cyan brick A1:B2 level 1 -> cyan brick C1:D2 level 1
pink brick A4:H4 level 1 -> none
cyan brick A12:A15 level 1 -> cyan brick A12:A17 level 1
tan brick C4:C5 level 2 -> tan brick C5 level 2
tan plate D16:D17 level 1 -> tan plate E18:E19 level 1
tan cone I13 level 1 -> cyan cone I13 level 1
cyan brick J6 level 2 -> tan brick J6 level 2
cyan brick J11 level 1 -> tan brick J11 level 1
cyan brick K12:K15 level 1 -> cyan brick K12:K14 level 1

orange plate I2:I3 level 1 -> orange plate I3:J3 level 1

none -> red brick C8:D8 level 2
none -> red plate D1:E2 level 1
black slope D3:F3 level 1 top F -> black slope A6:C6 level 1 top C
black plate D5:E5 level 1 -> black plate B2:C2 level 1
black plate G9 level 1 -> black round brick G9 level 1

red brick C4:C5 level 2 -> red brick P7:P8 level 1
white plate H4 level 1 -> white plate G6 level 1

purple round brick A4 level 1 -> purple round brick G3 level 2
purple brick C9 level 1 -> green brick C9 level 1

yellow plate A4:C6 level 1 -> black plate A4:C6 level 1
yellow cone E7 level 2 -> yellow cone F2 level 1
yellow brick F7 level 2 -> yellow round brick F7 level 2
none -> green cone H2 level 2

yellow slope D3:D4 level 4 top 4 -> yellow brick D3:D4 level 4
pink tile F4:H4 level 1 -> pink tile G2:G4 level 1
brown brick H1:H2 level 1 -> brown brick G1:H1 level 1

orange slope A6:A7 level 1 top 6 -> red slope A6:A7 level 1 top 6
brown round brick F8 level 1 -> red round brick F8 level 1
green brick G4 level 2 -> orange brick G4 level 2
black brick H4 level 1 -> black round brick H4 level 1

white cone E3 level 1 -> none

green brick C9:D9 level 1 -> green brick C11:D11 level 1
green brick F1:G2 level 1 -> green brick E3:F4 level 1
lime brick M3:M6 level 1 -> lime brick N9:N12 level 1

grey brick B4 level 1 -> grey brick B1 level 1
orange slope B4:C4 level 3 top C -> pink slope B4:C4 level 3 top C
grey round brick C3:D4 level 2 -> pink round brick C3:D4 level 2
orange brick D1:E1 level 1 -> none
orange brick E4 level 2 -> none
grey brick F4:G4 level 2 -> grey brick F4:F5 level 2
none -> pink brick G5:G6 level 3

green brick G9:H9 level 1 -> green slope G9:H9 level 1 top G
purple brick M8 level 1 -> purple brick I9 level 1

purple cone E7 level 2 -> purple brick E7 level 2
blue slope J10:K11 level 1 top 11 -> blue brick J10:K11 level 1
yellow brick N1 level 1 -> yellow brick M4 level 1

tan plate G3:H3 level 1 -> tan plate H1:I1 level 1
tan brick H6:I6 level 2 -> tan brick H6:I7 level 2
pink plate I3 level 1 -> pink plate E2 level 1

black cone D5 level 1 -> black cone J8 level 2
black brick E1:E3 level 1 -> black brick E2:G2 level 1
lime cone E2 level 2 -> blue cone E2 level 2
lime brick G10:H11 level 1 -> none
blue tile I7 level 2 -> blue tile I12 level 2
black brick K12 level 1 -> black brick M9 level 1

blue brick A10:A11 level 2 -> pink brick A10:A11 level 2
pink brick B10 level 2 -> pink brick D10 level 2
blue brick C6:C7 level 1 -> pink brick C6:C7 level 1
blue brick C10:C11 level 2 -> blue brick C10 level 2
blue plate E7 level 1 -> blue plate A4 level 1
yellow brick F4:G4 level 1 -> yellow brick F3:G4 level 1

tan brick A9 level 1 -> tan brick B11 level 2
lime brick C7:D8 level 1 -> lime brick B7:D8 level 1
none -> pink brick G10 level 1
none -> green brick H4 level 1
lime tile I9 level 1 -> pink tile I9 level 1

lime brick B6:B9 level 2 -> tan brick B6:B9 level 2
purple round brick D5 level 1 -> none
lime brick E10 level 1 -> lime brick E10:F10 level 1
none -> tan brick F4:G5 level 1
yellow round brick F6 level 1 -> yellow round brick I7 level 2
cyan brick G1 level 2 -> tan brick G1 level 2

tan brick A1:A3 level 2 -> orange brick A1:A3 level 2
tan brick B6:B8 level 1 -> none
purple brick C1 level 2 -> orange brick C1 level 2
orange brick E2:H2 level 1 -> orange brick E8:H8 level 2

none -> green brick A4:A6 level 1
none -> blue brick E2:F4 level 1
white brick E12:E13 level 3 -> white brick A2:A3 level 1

Work order:
Return exactly, and only, the lines above starting at the line that contains "yellow slope D3:D4" and ending at the line that contains "grey brick F4:G4".

The answer:
yellow slope D3:D4 level 4 top 4 -> yellow brick D3:D4 level 4
pink tile F4:H4 level 1 -> pink tile G2:G4 level 1
brown brick H1:H2 level 1 -> brown brick G1:H1 level 1

orange slope A6:A7 level 1 top 6 -> red slope A6:A7 level 1 top 6
brown round brick F8 level 1 -> red round brick F8 level 1
green brick G4 level 2 -> orange brick G4 level 2
black brick H4 level 1 -> black round brick H4 level 1

white cone E3 level 1 -> none

green brick C9:D9 level 1 -> green brick C11:D11 level 1
green brick F1:G2 level 1 -> green brick E3:F4 level 1
lime brick M3:M6 level 1 -> lime brick N9:N12 level 1

grey brick B4 level 1 -> grey brick B1 level 1
orange slope B4:C4 level 3 top C -> pink slope B4:C4 level 3 top C
grey round brick C3:D4 level 2 -> pink round brick C3:D4 level 2
orange brick D1:E1 level 1 -> none
orange brick E4 level 2 -> none
grey brick F4:G4 level 2 -> grey brick F4:F5 level 2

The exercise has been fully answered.